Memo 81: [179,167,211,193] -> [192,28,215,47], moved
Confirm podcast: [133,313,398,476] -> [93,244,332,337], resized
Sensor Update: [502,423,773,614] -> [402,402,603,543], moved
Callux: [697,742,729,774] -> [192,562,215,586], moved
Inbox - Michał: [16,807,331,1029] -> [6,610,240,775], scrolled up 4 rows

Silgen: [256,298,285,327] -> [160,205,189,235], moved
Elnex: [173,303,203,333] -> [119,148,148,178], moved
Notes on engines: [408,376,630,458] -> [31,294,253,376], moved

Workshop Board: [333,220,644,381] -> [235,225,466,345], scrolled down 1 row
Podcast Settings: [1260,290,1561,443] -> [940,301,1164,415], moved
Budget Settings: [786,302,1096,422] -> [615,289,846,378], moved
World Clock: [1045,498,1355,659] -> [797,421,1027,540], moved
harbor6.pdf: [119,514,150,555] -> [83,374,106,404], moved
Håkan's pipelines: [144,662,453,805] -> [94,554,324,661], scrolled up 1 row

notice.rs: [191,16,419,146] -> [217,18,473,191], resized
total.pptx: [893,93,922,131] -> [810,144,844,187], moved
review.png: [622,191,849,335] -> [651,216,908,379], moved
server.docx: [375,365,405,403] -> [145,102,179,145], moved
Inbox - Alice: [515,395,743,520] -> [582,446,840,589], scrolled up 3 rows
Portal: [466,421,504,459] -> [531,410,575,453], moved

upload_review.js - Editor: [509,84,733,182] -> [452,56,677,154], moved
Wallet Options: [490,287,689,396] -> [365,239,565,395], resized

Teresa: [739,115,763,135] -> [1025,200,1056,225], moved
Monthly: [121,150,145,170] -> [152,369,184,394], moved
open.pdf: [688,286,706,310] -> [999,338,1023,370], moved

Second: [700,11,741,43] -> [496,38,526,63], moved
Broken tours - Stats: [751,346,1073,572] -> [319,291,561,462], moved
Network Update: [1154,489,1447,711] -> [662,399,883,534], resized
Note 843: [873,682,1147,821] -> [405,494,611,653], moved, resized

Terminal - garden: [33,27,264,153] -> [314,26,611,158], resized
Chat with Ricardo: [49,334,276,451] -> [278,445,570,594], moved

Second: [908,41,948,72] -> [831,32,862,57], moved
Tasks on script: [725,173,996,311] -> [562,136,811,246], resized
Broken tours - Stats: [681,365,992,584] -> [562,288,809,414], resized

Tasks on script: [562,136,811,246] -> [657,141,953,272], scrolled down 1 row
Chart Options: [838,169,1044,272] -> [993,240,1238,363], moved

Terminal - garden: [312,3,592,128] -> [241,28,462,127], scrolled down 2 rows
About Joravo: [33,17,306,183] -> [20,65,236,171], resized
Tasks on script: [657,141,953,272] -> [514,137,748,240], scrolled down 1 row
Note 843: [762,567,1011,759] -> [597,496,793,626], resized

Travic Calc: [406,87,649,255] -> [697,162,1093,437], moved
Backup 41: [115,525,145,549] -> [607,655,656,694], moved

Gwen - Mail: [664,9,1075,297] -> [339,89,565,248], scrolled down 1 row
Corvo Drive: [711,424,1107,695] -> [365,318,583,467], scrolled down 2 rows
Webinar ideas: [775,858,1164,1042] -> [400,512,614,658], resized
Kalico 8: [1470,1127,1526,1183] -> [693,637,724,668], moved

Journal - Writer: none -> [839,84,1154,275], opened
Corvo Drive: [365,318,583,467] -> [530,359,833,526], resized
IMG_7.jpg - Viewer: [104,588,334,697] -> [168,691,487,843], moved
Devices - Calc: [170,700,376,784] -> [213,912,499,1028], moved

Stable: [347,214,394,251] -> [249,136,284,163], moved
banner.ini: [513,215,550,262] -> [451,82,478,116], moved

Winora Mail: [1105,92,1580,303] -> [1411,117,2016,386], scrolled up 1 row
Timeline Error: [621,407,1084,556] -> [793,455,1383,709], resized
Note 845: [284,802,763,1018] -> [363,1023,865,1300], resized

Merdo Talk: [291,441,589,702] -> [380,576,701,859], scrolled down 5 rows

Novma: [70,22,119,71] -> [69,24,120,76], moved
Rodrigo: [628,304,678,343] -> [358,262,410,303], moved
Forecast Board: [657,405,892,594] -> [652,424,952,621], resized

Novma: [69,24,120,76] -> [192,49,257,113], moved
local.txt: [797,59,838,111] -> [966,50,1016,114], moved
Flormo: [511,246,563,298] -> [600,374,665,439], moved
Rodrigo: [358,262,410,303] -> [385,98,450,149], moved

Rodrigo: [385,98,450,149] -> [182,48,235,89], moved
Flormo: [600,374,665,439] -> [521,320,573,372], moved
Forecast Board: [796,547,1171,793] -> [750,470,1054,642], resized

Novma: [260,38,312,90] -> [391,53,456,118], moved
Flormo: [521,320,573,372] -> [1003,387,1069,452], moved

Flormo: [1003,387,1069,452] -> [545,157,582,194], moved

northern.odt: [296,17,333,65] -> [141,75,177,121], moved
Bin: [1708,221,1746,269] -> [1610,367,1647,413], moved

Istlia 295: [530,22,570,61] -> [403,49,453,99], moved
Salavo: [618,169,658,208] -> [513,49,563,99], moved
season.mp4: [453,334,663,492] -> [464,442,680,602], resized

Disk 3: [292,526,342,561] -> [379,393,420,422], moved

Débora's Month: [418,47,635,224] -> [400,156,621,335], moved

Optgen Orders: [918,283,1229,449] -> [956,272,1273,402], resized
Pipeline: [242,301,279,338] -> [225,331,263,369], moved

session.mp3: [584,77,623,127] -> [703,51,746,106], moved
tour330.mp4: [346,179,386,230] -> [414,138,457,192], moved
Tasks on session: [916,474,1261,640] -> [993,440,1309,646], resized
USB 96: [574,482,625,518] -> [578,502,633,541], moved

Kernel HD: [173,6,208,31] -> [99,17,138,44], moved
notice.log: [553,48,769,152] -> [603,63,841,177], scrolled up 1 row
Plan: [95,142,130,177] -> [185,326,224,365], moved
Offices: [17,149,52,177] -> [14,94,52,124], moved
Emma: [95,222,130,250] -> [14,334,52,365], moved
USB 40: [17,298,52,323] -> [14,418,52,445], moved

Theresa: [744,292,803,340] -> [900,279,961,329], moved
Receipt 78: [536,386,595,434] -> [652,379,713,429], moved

Activity:
Wherever the string "Stats" occurs in the entries, copy that whole line.

Task answer:
Broken tours - Stats: [751,346,1073,572] -> [319,291,561,462], moved
Broken tours - Stats: [681,365,992,584] -> [562,288,809,414], resized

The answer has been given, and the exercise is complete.